Task item —
Pictures in the entries below are excluded; copy only the lines from the one containing "RTC pin SCL: D7 -> D0" to the one containing "RGB3 pin B: A0 -> RX", both included.

◆ ◆ ◆ ◆ ◆

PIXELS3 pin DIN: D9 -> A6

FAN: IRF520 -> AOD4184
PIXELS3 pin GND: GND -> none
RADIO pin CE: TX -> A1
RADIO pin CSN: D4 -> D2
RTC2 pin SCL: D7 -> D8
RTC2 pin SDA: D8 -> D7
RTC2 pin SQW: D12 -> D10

◆ ◆ ◆ ◆ ◆

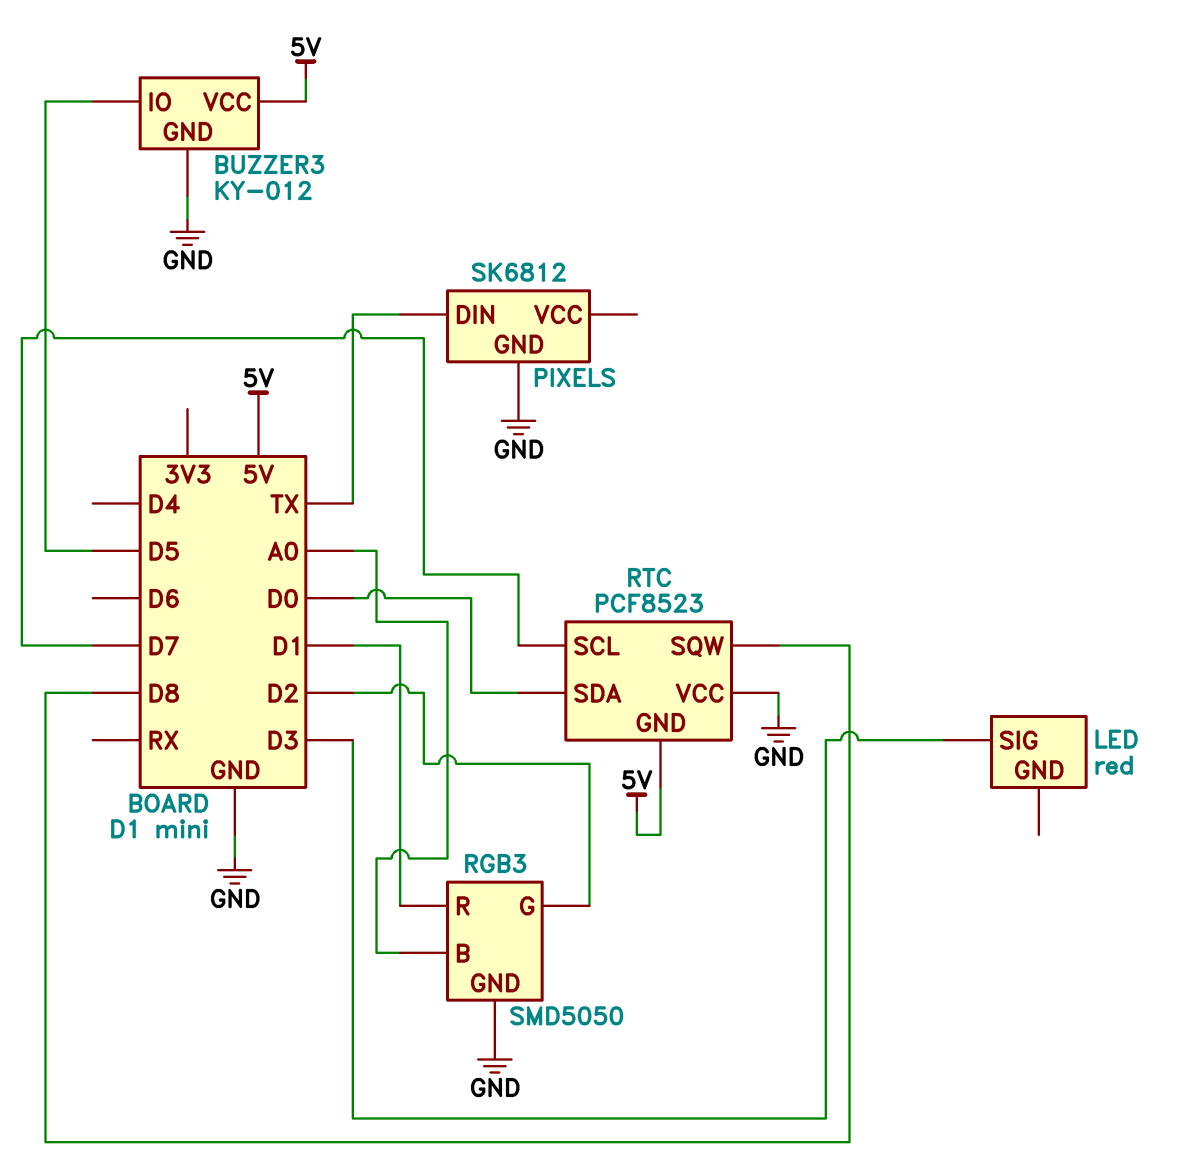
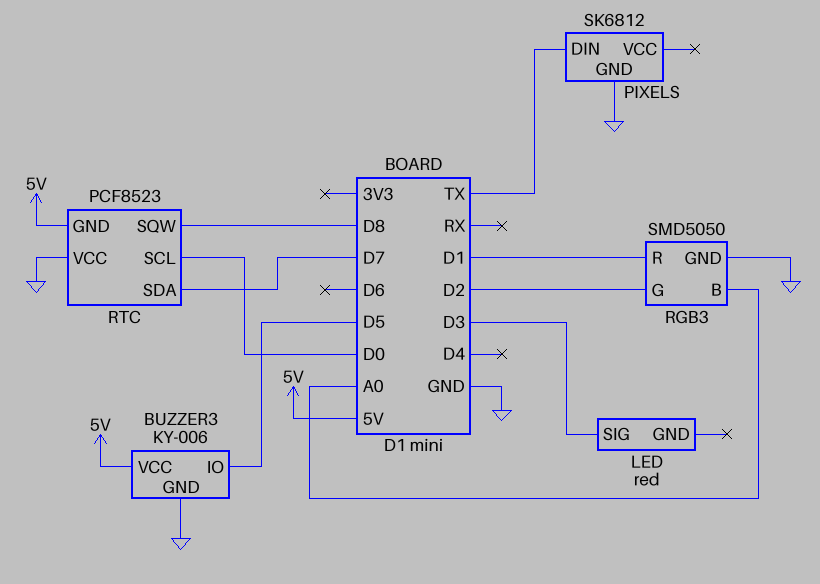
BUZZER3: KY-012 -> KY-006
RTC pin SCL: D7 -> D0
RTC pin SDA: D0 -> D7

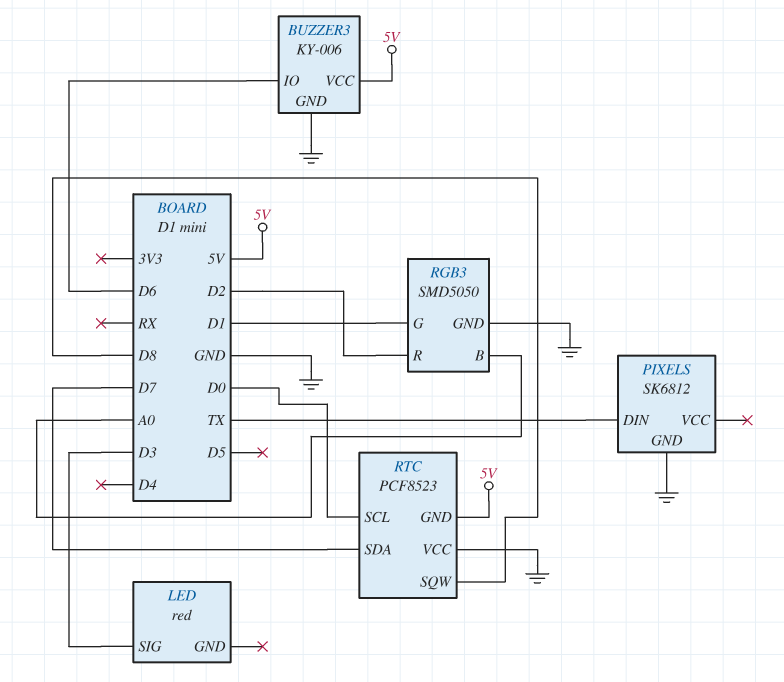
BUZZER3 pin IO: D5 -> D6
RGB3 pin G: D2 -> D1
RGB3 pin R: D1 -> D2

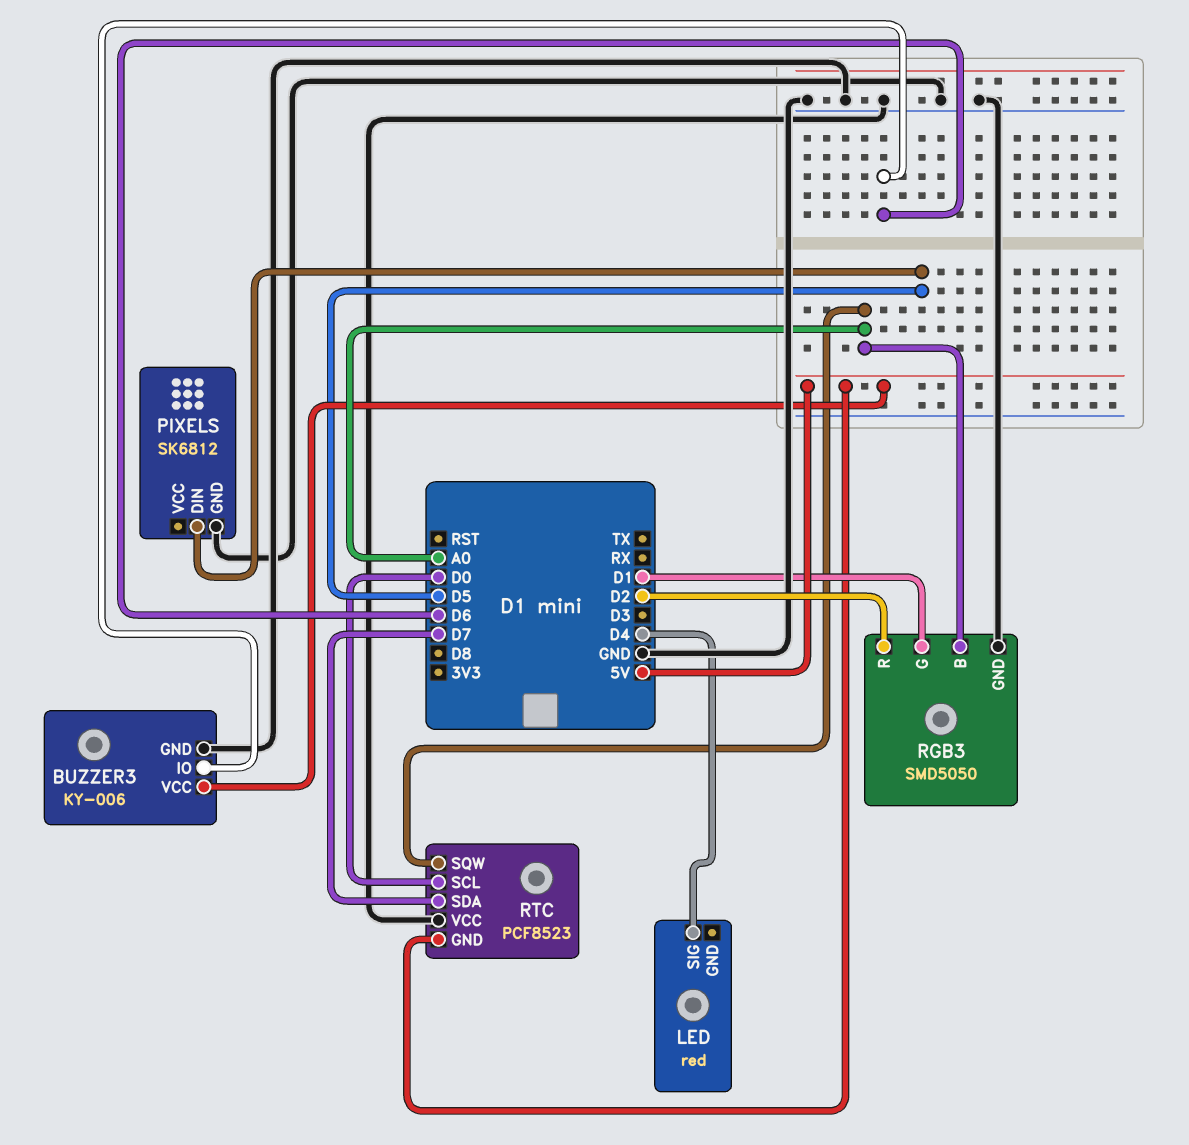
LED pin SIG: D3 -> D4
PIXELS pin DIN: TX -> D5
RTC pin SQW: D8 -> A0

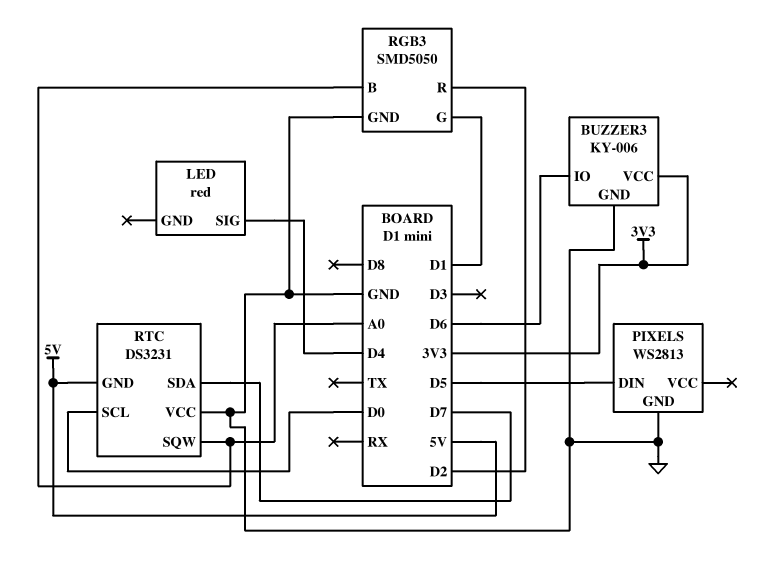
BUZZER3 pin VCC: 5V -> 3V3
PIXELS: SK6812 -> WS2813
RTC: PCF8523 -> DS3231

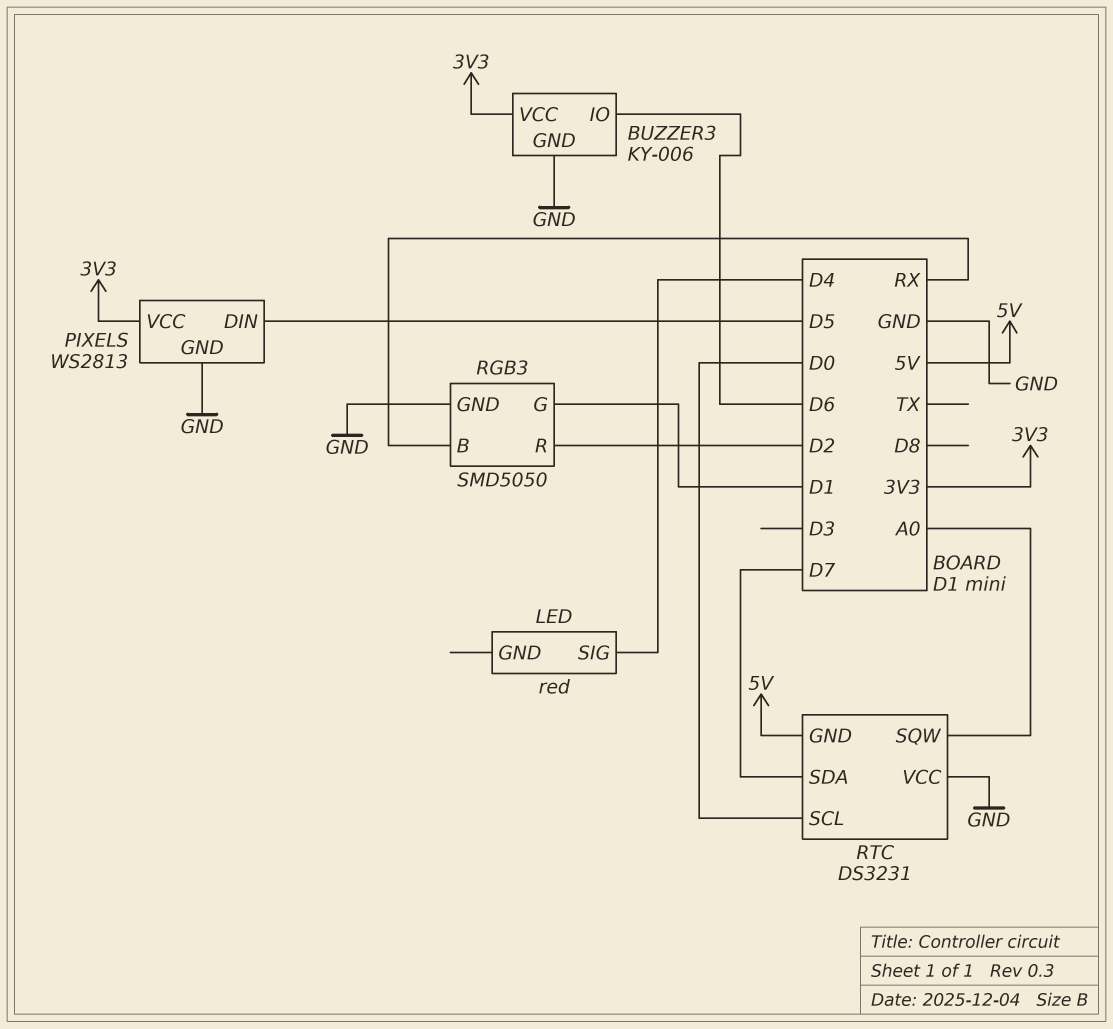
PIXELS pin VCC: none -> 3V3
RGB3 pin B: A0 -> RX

◆ ◆ ◆ ◆ ◆

Answer —
RTC pin SCL: D7 -> D0
RTC pin SDA: D0 -> D7

BUZZER3 pin IO: D5 -> D6
RGB3 pin G: D2 -> D1
RGB3 pin R: D1 -> D2

LED pin SIG: D3 -> D4
PIXELS pin DIN: TX -> D5
RTC pin SQW: D8 -> A0

BUZZER3 pin VCC: 5V -> 3V3
PIXELS: SK6812 -> WS2813
RTC: PCF8523 -> DS3231

PIXELS pin VCC: none -> 3V3
RGB3 pin B: A0 -> RX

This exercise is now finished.